§ **Supplied data**:
--------------------------------------------------
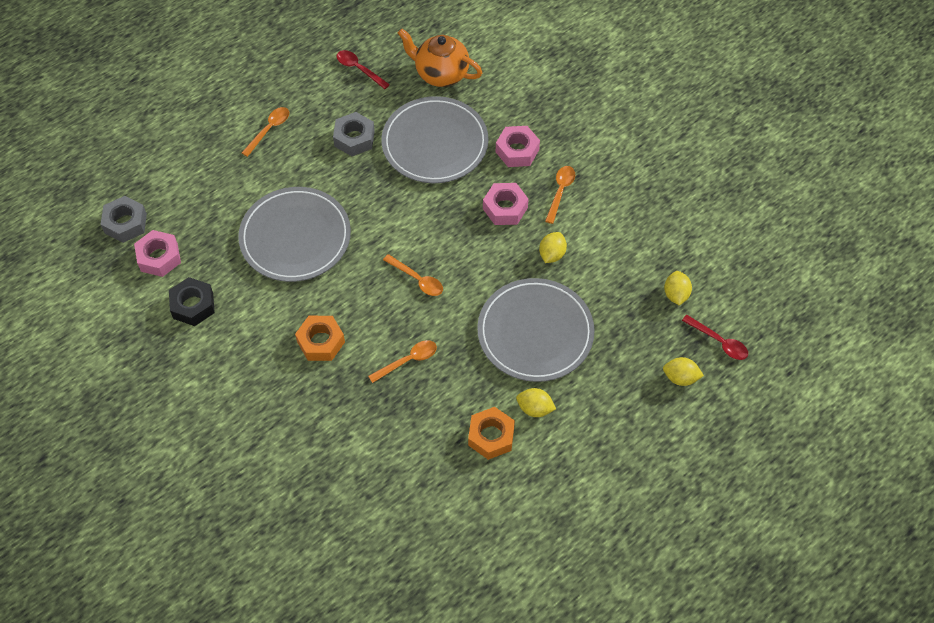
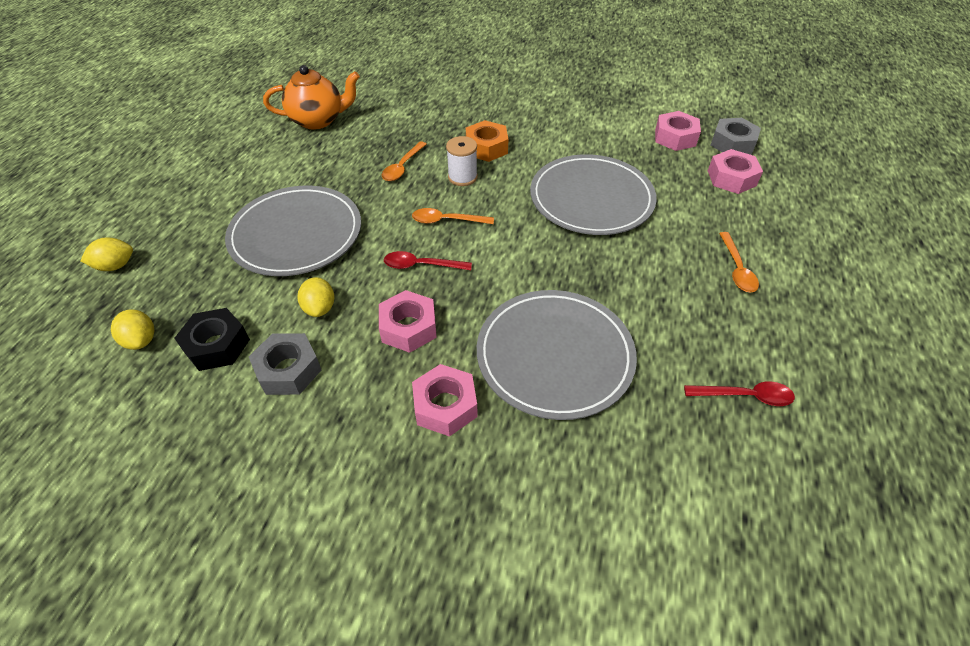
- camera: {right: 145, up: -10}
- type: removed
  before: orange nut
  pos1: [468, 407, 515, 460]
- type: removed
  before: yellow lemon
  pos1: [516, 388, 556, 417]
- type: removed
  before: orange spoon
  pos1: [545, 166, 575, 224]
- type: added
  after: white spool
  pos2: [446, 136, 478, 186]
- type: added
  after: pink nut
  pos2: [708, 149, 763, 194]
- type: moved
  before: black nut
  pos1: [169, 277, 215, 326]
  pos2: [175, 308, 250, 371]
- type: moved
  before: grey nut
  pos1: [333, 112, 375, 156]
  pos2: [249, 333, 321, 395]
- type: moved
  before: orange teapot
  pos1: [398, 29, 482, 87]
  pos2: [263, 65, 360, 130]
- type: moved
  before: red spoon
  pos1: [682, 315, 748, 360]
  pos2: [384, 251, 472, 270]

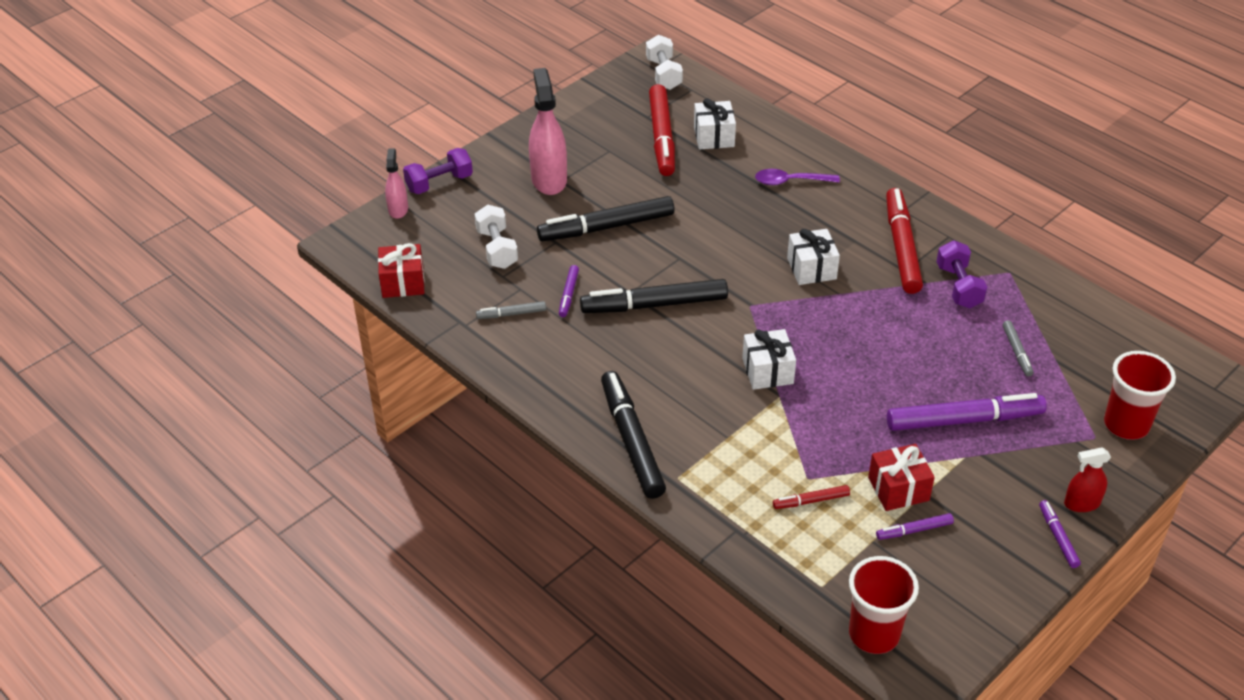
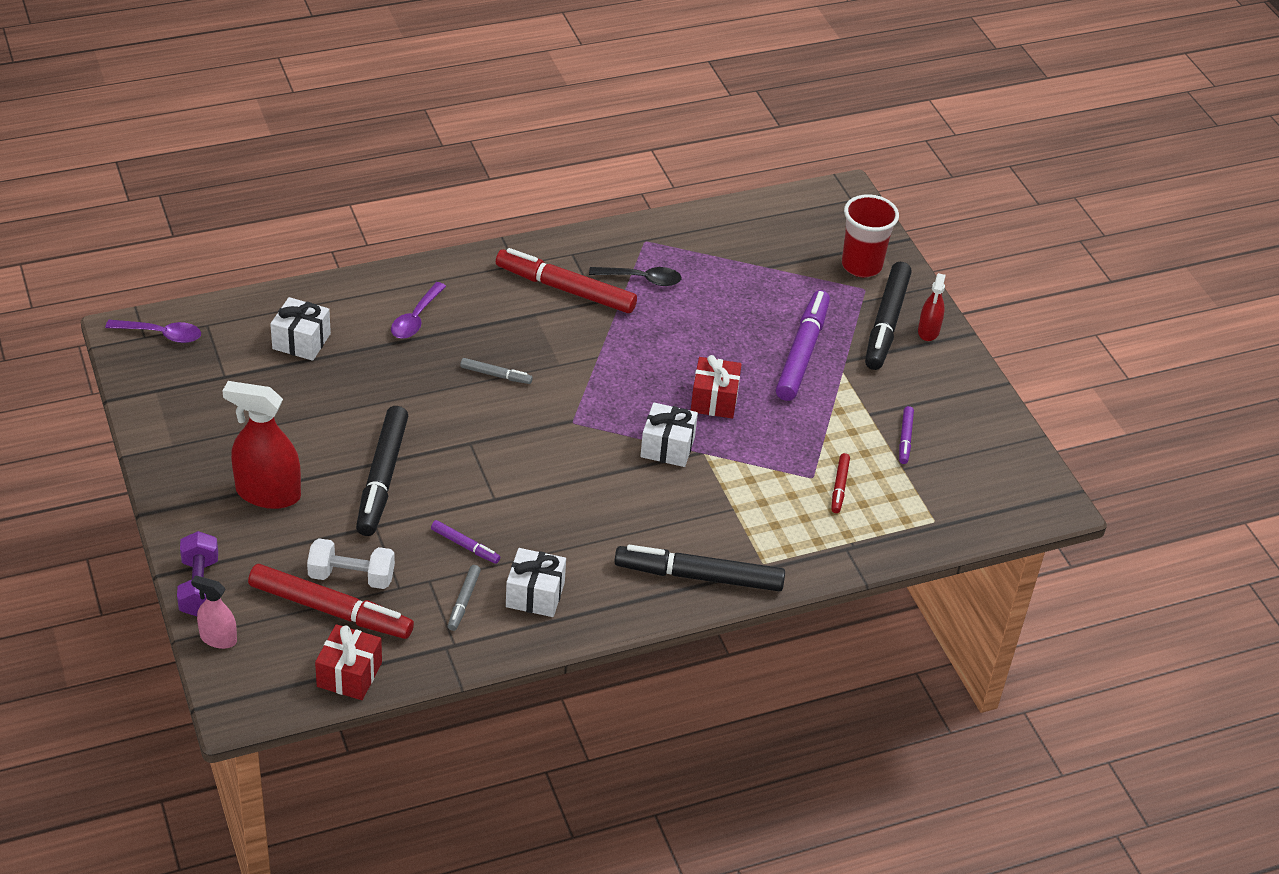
- camera: {right: -70, up: 0}
- type: removed
  before: red cup
  pos1: [849, 556, 919, 654]
- type: removed
  before: purple marker
  pos1: [1039, 500, 1081, 568]
- type: moved
  before: black marker
  pos1: [580, 279, 728, 313]
  pos2: [865, 262, 912, 370]
- type: moved
  before: red marker
  pos1: [649, 84, 675, 176]
  pos2: [248, 564, 414, 639]
- type: moved
  before: white gift
  pos1: [787, 229, 840, 285]
  pos2: [506, 548, 566, 617]
- type: moved
  before: red gift
  pos1: [868, 444, 935, 511]
  pos2: [691, 355, 742, 419]
- type: moved
  before: grey marker
  pos1: [1002, 320, 1034, 377]
  pos2: [460, 358, 533, 384]
- type: replaced
  before: white dumbbell
  after: purple spoon
  pos1: [646, 35, 683, 90]
  pos2: [105, 320, 201, 343]
- type: replaced
  before: purple dumbbell
  after: black spoon
  pos1: [936, 240, 987, 308]
  pos2: [589, 267, 682, 286]
- type: recoloured
  before: pink spray bottle
  after: red spray bottle
  pos1: [529, 68, 567, 195]
  pos2: [222, 381, 301, 509]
--------------------------------------------------
§ **What the exercise asks**: Word for word, give the entries above again, with no images included.

§ **Answer box**:
- camera: {right: 145, up: -10}
- type: removed
  before: orange nut
  pos1: [468, 407, 515, 460]
- type: removed
  before: yellow lemon
  pos1: [516, 388, 556, 417]
- type: removed
  before: orange spoon
  pos1: [545, 166, 575, 224]
- type: added
  after: white spool
  pos2: [446, 136, 478, 186]
- type: added
  after: pink nut
  pos2: [708, 149, 763, 194]
- type: moved
  before: black nut
  pos1: [169, 277, 215, 326]
  pos2: [175, 308, 250, 371]
- type: moved
  before: grey nut
  pos1: [333, 112, 375, 156]
  pos2: [249, 333, 321, 395]
- type: moved
  before: orange teapot
  pos1: [398, 29, 482, 87]
  pos2: [263, 65, 360, 130]
- type: moved
  before: red spoon
  pos1: [682, 315, 748, 360]
  pos2: [384, 251, 472, 270]

- camera: {right: -70, up: 0}
- type: removed
  before: red cup
  pos1: [849, 556, 919, 654]
- type: removed
  before: purple marker
  pos1: [1039, 500, 1081, 568]
- type: moved
  before: black marker
  pos1: [580, 279, 728, 313]
  pos2: [865, 262, 912, 370]
- type: moved
  before: red marker
  pos1: [649, 84, 675, 176]
  pos2: [248, 564, 414, 639]
- type: moved
  before: white gift
  pos1: [787, 229, 840, 285]
  pos2: [506, 548, 566, 617]
- type: moved
  before: red gift
  pos1: [868, 444, 935, 511]
  pos2: [691, 355, 742, 419]
- type: moved
  before: grey marker
  pos1: [1002, 320, 1034, 377]
  pos2: [460, 358, 533, 384]
- type: replaced
  before: white dumbbell
  after: purple spoon
  pos1: [646, 35, 683, 90]
  pos2: [105, 320, 201, 343]
- type: replaced
  before: purple dumbbell
  after: black spoon
  pos1: [936, 240, 987, 308]
  pos2: [589, 267, 682, 286]
- type: recoloured
  before: pink spray bottle
  after: red spray bottle
  pos1: [529, 68, 567, 195]
  pos2: [222, 381, 301, 509]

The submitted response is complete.